§ ASSIGNED TASK
Only the lines from the one containing "(576, 494) = (335, 634): orange tree -> none" to the end of the material belong in your answer. Please copy them word for word.

§ EXERCISE INPUTS
════════════════════
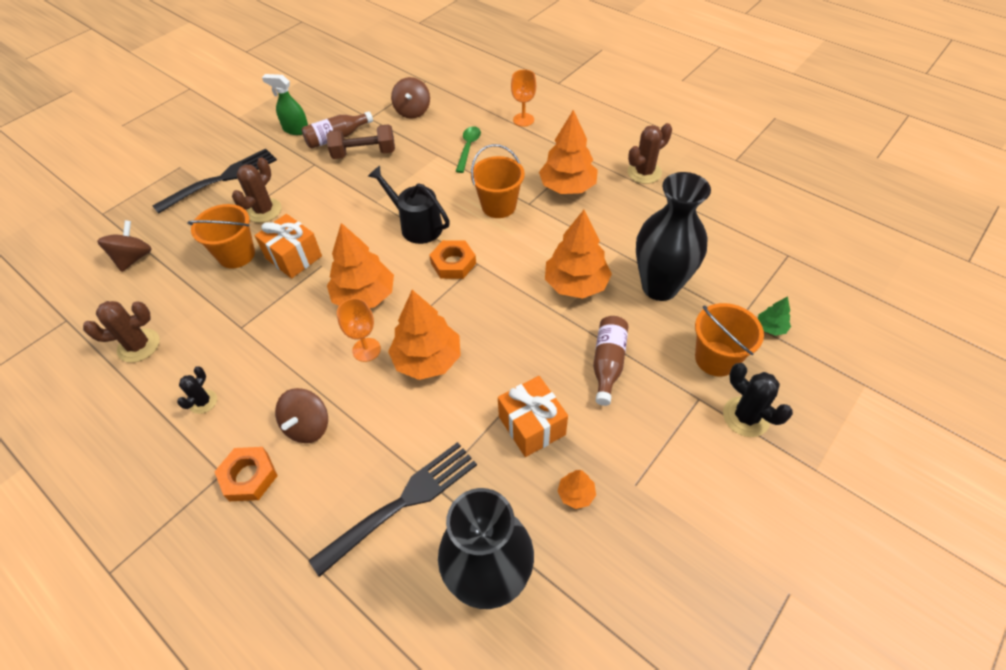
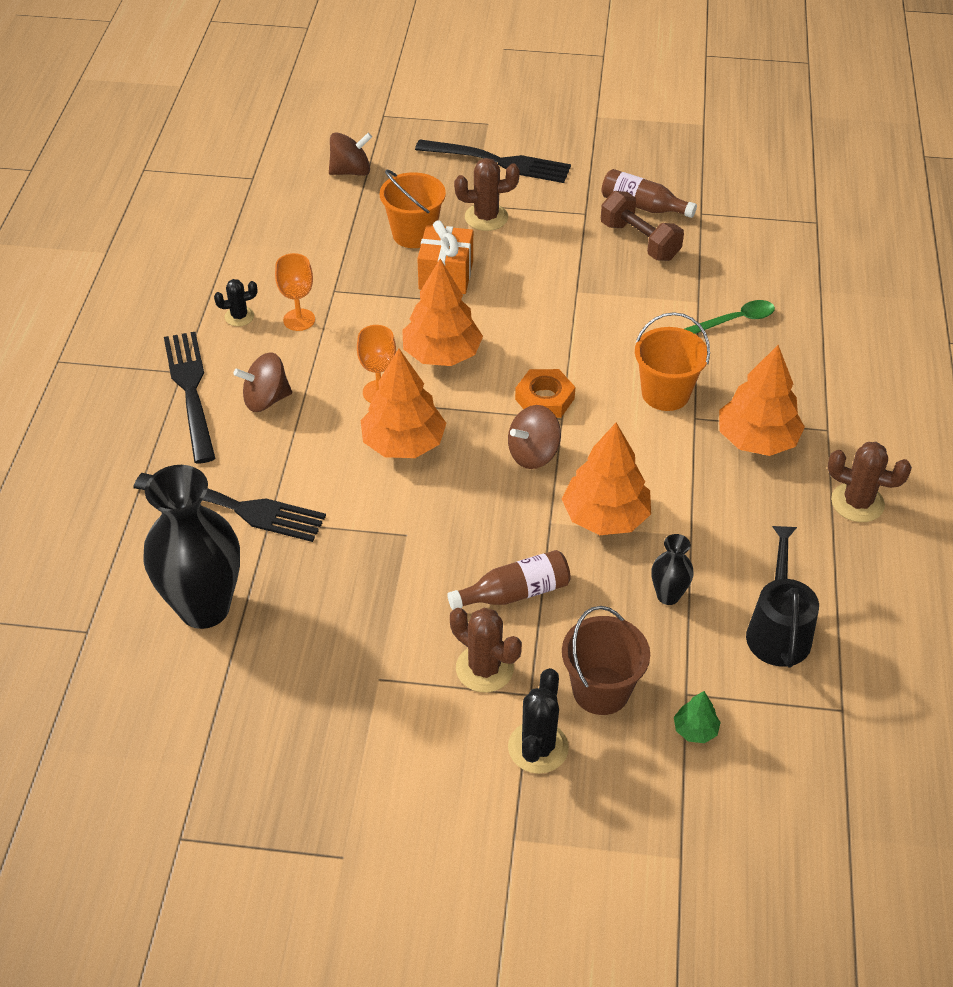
camera: 55 degrees right, 5 degrees down
(139, 346) = (262, 239): brown cactus -> brown cactus (484, 668)
(249, 477) = (191, 391): orange nut -> black fork
(296, 129) = (622, 169): green spray bottle -> none
(412, 111) = (750, 241): brown spinning top -> brown spinning top (533, 454)
(416, 225) = (572, 341): black watering can -> black watering can (777, 630)
(523, 120) = (838, 344): orange goblet -> orange goblet (299, 320)
(532, 426) = (387, 563): orange gift -> none
(576, 494) = (335, 634): orange tree -> none
(659, 287) = (668, 595): black vase -> black vase, size x0.45
(716, 358) = (601, 690): orange bucket -> brown bucket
════════════════════
§ RESPONSE BOX
(576, 494) = (335, 634): orange tree -> none
(659, 287) = (668, 595): black vase -> black vase, size x0.45
(716, 358) = (601, 690): orange bucket -> brown bucket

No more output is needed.